• Exercise goal:
Only one stretch of the listing below is wanted. Begin at the line that has "C3: 470nF (SIG5, SIG9) -> 470nF (COM, SIG9)", stop after the line that has "U1 pin in+: SIG1 -> COM", and repeat every line in between exactly.
Top of Records for the task
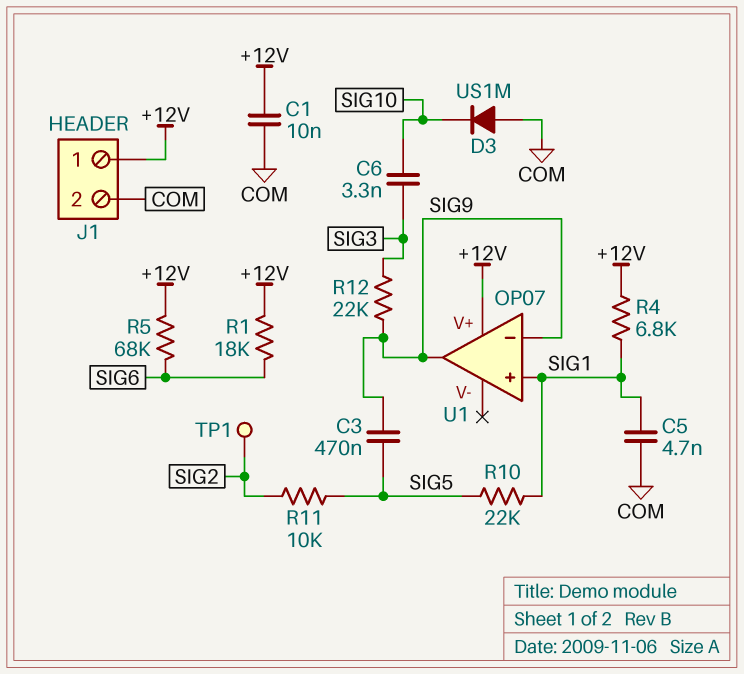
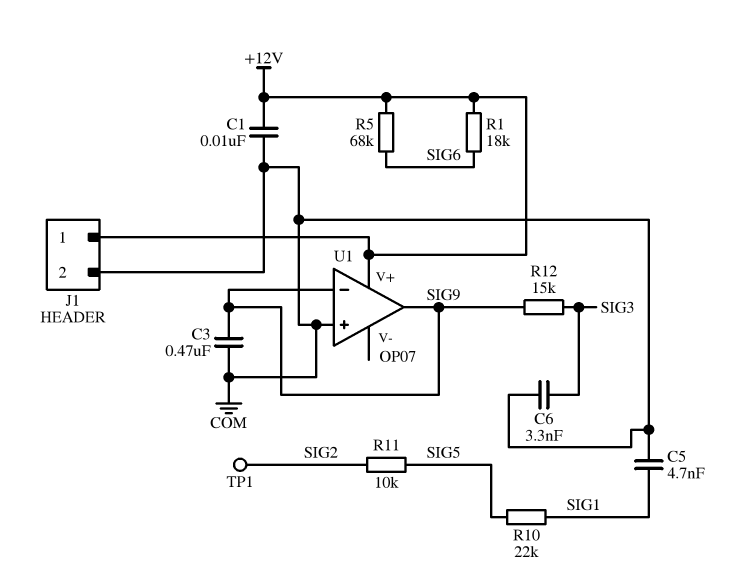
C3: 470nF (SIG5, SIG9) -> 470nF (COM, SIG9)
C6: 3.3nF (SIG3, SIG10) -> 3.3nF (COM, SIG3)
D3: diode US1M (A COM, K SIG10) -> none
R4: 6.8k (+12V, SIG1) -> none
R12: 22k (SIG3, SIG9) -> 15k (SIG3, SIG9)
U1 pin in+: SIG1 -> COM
Bottom of Records for the task
Top of Records for the task
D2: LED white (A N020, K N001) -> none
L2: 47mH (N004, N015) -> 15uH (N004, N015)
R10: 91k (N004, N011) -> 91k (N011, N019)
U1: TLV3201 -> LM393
Bottom of Records for the task
Top of Records for the task
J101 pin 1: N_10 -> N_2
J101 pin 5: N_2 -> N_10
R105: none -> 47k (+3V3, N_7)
Bottom of Records for the task
• Written response:
C3: 470nF (SIG5, SIG9) -> 470nF (COM, SIG9)
C6: 3.3nF (SIG3, SIG10) -> 3.3nF (COM, SIG3)
D3: diode US1M (A COM, K SIG10) -> none
R4: 6.8k (+12V, SIG1) -> none
R12: 22k (SIG3, SIG9) -> 15k (SIG3, SIG9)
U1 pin in+: SIG1 -> COM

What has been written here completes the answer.